Below are the records; give again exactly the lines that run from the one with "yellow carrot [95,187,169,225]" through the last line.
--------
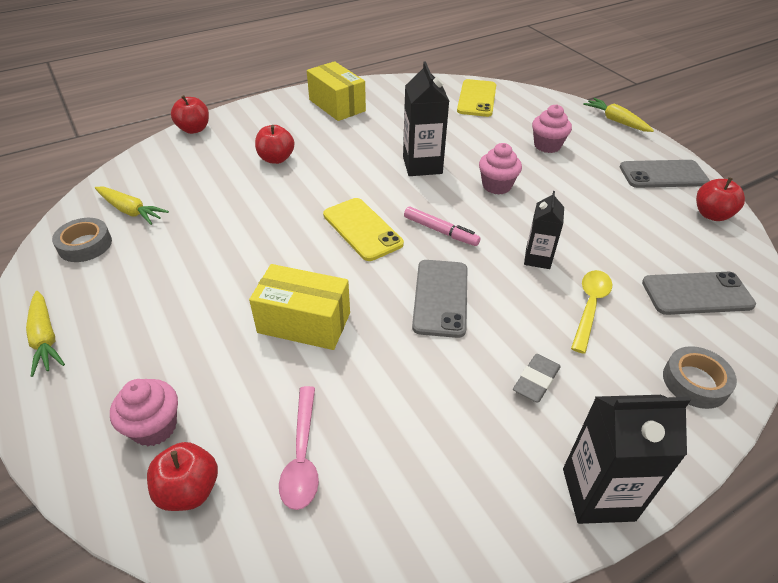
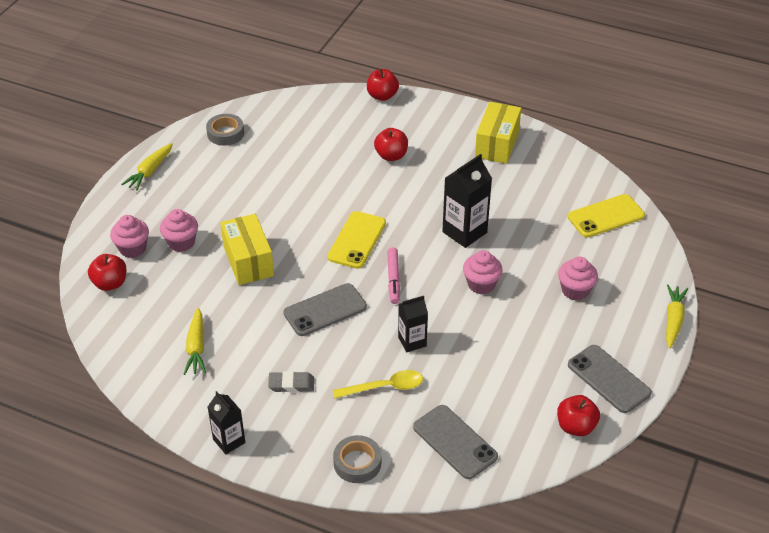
camera: 55 degrees right, 0 degrees up
yellow carrot [95,187,169,225] -> yellow carrot moved to [184,308,206,375]
pink spoon [279,386,319,510] -> none
black carton [563,395,691,524] -> black carton [208,391,245,454], size x0.63
none -> pink cupcake [160,209,198,252]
--------
Response area
yellow carrot [95,187,169,225] -> yellow carrot moved to [184,308,206,375]
pink spoon [279,386,319,510] -> none
black carton [563,395,691,524] -> black carton [208,391,245,454], size x0.63
none -> pink cupcake [160,209,198,252]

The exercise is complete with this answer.